* **Problem to solve**
The expected output is exactly the lines below, starting at the line with "none -> cyan brick F1 level 1" and ending at the line with "cyan round brick C6", both included; no other line belongs in it.

* **Input data**
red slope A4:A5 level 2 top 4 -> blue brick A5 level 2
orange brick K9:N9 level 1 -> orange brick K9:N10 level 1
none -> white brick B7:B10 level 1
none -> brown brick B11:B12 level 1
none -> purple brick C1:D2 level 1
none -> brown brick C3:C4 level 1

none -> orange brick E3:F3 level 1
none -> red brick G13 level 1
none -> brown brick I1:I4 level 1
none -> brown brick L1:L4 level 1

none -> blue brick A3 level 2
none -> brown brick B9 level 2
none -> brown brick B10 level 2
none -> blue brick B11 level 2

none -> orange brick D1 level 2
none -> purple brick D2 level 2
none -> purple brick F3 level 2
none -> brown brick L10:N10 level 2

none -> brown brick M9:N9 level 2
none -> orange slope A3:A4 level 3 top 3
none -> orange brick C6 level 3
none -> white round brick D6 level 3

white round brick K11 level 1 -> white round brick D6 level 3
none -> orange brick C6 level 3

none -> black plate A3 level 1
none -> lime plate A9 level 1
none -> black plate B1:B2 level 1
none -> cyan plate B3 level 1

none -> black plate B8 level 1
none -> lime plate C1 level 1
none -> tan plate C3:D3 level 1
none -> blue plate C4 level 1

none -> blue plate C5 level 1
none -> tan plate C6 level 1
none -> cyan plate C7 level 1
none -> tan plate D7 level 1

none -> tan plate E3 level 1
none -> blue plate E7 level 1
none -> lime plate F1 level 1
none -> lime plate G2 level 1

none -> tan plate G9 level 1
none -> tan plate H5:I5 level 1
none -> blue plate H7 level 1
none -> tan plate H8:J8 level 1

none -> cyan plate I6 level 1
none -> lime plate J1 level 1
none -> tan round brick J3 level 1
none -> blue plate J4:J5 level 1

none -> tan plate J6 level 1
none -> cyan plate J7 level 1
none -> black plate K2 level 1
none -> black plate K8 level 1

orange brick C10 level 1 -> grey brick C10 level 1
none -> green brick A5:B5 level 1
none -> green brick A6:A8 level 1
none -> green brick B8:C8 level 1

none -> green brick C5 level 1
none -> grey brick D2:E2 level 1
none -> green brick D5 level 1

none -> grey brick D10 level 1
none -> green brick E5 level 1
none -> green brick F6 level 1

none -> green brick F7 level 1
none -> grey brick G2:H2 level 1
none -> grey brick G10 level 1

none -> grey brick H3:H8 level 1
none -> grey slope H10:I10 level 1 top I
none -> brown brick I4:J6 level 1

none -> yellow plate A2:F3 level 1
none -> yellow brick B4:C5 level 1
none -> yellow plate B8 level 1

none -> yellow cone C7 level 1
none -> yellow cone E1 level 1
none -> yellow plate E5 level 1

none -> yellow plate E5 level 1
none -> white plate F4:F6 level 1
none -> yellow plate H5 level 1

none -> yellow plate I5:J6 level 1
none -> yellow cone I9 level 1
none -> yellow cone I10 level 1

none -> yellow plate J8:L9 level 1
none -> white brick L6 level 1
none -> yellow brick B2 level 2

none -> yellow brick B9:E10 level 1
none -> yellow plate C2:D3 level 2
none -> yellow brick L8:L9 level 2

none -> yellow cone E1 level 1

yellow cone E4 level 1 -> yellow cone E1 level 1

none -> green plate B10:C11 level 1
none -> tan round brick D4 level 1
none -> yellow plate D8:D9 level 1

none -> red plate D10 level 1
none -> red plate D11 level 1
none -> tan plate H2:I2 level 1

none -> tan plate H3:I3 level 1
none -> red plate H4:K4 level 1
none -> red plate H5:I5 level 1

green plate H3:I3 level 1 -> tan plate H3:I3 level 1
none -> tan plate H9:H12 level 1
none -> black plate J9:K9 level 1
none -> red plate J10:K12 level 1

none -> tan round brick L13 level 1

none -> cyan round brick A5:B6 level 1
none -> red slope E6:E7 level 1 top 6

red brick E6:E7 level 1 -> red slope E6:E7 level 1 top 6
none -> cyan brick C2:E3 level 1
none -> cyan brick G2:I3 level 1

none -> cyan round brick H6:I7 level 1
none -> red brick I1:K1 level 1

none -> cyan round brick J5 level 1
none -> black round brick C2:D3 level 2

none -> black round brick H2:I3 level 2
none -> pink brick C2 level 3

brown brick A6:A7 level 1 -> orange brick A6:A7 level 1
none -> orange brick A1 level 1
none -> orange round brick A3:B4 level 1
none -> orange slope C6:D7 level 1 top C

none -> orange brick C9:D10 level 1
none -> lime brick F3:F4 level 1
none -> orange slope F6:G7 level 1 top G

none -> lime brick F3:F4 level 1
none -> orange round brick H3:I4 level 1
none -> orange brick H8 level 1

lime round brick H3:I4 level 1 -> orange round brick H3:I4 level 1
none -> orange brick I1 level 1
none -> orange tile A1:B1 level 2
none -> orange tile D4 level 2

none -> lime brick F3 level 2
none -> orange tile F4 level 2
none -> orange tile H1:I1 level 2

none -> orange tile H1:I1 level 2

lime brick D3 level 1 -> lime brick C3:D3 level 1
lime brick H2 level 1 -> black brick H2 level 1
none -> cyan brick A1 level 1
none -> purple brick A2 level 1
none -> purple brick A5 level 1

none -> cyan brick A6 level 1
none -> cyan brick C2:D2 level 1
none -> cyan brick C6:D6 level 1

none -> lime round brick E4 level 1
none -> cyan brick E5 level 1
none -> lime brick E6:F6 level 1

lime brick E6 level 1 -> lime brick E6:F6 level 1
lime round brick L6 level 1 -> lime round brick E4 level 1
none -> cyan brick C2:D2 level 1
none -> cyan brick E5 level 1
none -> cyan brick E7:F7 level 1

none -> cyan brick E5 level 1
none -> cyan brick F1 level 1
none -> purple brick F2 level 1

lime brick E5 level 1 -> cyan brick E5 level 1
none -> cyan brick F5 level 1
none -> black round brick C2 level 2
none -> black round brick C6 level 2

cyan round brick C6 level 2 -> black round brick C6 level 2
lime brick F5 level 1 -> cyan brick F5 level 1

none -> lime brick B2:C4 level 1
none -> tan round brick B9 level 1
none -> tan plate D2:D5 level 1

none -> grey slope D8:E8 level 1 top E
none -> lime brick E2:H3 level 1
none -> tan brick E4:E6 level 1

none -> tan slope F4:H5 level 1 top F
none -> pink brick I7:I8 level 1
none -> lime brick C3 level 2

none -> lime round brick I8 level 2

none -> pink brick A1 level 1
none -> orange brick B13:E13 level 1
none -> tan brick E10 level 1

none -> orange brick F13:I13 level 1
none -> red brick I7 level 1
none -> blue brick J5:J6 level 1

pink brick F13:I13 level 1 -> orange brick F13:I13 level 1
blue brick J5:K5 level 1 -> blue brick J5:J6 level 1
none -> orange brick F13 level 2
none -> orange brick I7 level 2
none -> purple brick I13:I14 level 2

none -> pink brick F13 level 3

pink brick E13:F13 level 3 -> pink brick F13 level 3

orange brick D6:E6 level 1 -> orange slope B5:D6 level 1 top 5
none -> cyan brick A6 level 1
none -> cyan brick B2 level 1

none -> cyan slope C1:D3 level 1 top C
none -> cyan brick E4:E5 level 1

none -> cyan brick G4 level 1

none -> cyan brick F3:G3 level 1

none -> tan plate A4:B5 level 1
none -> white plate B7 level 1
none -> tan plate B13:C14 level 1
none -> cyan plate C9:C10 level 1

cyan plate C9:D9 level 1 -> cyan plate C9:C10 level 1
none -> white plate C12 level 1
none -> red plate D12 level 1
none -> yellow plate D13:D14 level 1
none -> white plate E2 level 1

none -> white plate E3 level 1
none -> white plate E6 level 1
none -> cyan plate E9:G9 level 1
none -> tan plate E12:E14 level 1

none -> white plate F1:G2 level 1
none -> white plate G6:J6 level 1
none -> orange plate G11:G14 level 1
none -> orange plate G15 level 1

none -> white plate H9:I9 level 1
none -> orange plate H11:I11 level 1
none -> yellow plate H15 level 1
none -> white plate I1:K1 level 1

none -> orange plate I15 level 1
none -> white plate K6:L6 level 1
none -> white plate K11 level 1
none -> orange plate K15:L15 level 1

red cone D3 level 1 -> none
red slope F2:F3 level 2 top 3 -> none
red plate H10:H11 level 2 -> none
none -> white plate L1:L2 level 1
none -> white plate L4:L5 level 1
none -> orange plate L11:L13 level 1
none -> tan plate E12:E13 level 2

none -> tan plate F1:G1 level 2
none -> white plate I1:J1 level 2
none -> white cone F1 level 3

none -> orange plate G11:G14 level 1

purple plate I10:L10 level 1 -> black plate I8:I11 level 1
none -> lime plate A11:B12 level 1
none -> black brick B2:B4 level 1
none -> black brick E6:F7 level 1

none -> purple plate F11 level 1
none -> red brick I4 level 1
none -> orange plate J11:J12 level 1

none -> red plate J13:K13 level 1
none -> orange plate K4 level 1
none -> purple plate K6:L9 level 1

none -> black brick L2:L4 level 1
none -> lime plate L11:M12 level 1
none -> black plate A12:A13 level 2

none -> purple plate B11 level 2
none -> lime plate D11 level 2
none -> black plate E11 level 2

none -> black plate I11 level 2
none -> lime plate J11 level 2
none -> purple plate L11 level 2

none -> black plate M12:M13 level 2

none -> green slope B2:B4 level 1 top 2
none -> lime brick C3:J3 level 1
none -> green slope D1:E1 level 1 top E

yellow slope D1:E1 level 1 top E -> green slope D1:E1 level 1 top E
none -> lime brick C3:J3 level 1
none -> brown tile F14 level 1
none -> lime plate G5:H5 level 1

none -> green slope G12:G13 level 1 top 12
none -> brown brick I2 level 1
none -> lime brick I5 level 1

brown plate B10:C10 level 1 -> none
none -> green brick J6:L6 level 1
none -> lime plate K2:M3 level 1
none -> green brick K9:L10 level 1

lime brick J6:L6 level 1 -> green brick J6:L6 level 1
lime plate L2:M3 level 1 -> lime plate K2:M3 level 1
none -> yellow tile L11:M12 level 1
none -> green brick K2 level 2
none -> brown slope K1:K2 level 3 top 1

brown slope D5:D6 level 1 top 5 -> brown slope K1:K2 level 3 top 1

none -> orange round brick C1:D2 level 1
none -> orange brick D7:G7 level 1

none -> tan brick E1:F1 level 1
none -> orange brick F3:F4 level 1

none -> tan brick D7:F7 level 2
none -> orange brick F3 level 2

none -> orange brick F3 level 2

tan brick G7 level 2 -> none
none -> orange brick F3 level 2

* **Completed exercise**
none -> cyan brick F1 level 1
none -> purple brick F2 level 1

lime brick E5 level 1 -> cyan brick E5 level 1
none -> cyan brick F5 level 1
none -> black round brick C2 level 2
none -> black round brick C6 level 2

cyan round brick C6 level 2 -> black round brick C6 level 2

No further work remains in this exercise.